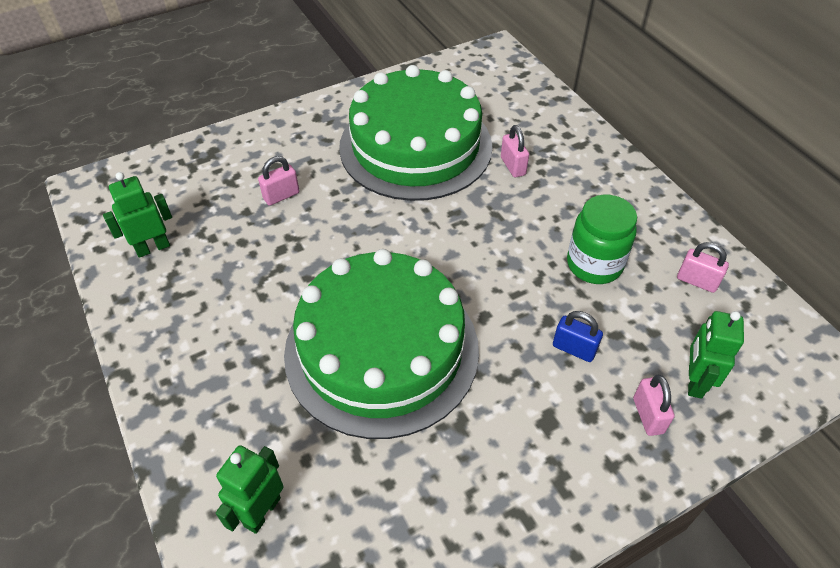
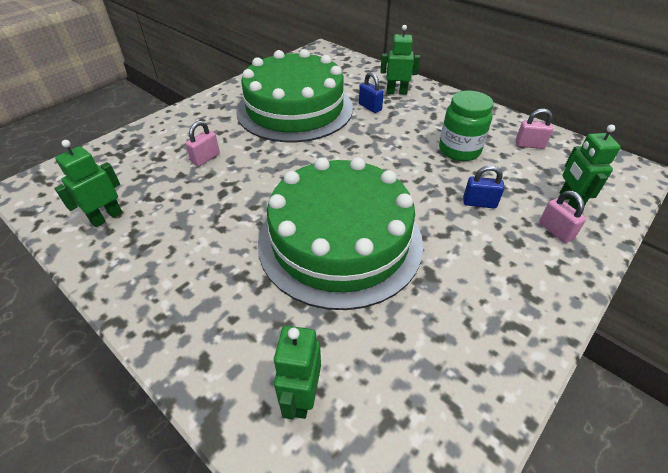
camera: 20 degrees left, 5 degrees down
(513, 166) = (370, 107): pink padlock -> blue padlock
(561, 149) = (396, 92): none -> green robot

◆ ◆ ◆

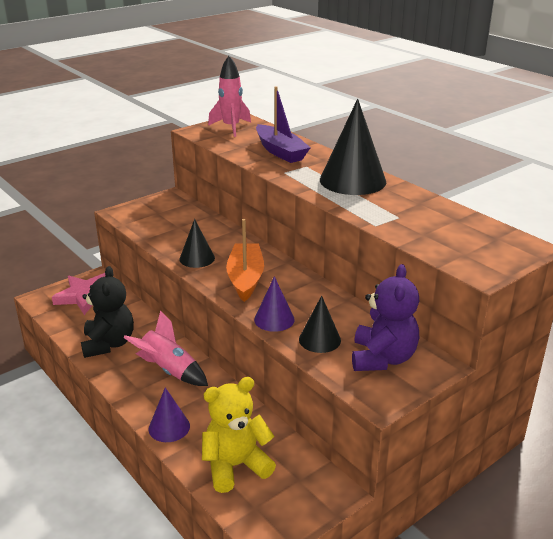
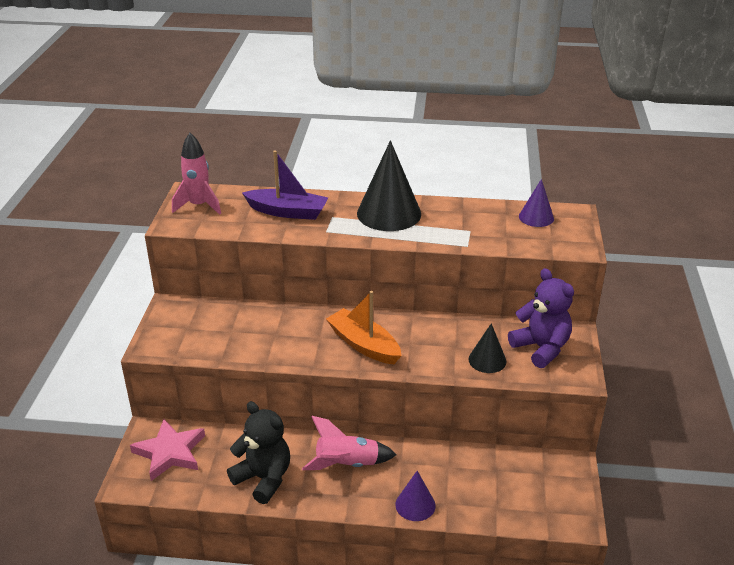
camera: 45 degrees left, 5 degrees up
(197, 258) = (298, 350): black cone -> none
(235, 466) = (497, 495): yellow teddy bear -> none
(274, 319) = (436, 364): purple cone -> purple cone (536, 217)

◆ ◆ ◆

### Work required
Go through the records above and return each line in which the word "left" occurs.

### Response area
camera: 20 degrees left, 5 degrees down
camera: 45 degrees left, 5 degrees up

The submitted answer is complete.